**WORKING DATA:**
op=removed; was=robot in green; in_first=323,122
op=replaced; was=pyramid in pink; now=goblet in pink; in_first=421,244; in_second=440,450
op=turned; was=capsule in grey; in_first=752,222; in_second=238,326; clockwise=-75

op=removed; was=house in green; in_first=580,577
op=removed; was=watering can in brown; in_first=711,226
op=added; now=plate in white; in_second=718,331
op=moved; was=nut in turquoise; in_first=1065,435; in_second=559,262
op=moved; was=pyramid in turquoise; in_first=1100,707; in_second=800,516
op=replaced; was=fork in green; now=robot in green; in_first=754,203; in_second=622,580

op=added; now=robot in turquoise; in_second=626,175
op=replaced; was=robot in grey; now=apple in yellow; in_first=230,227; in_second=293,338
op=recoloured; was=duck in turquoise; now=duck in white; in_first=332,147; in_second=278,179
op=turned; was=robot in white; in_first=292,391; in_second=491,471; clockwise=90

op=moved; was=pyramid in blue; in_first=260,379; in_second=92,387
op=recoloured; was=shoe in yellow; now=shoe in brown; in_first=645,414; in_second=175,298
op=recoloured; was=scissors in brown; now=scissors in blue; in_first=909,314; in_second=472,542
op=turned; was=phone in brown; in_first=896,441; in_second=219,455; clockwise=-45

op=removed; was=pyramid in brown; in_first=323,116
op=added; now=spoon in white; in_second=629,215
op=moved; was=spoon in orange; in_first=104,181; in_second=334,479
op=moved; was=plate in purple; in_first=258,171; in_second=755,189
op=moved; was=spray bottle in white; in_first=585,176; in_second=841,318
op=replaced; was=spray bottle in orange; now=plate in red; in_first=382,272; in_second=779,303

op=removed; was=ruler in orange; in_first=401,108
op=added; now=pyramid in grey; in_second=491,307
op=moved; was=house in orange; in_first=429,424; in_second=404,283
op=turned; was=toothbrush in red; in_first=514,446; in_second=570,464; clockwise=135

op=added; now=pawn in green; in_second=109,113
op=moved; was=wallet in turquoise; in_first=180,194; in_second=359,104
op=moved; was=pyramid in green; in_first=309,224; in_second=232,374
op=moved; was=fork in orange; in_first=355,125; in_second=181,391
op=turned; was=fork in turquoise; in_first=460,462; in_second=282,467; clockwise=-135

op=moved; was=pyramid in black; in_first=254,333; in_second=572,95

**EXERCISE DIRECTIONS:**
Write every line of the entries again, word for word.

**EXERCISE SOLUTION:**
op=removed; was=robot in green; in_first=323,122
op=replaced; was=pyramid in pink; now=goblet in pink; in_first=421,244; in_second=440,450
op=turned; was=capsule in grey; in_first=752,222; in_second=238,326; clockwise=-75

op=removed; was=house in green; in_first=580,577
op=removed; was=watering can in brown; in_first=711,226
op=added; now=plate in white; in_second=718,331
op=moved; was=nut in turquoise; in_first=1065,435; in_second=559,262
op=moved; was=pyramid in turquoise; in_first=1100,707; in_second=800,516
op=replaced; was=fork in green; now=robot in green; in_first=754,203; in_second=622,580

op=added; now=robot in turquoise; in_second=626,175
op=replaced; was=robot in grey; now=apple in yellow; in_first=230,227; in_second=293,338
op=recoloured; was=duck in turquoise; now=duck in white; in_first=332,147; in_second=278,179
op=turned; was=robot in white; in_first=292,391; in_second=491,471; clockwise=90

op=moved; was=pyramid in blue; in_first=260,379; in_second=92,387
op=recoloured; was=shoe in yellow; now=shoe in brown; in_first=645,414; in_second=175,298
op=recoloured; was=scissors in brown; now=scissors in blue; in_first=909,314; in_second=472,542
op=turned; was=phone in brown; in_first=896,441; in_second=219,455; clockwise=-45

op=removed; was=pyramid in brown; in_first=323,116
op=added; now=spoon in white; in_second=629,215
op=moved; was=spoon in orange; in_first=104,181; in_second=334,479
op=moved; was=plate in purple; in_first=258,171; in_second=755,189
op=moved; was=spray bottle in white; in_first=585,176; in_second=841,318
op=replaced; was=spray bottle in orange; now=plate in red; in_first=382,272; in_second=779,303

op=removed; was=ruler in orange; in_first=401,108
op=added; now=pyramid in grey; in_second=491,307
op=moved; was=house in orange; in_first=429,424; in_second=404,283
op=turned; was=toothbrush in red; in_first=514,446; in_second=570,464; clockwise=135

op=added; now=pawn in green; in_second=109,113
op=moved; was=wallet in turquoise; in_first=180,194; in_second=359,104
op=moved; was=pyramid in green; in_first=309,224; in_second=232,374
op=moved; was=fork in orange; in_first=355,125; in_second=181,391
op=turned; was=fork in turquoise; in_first=460,462; in_second=282,467; clockwise=-135

op=moved; was=pyramid in black; in_first=254,333; in_second=572,95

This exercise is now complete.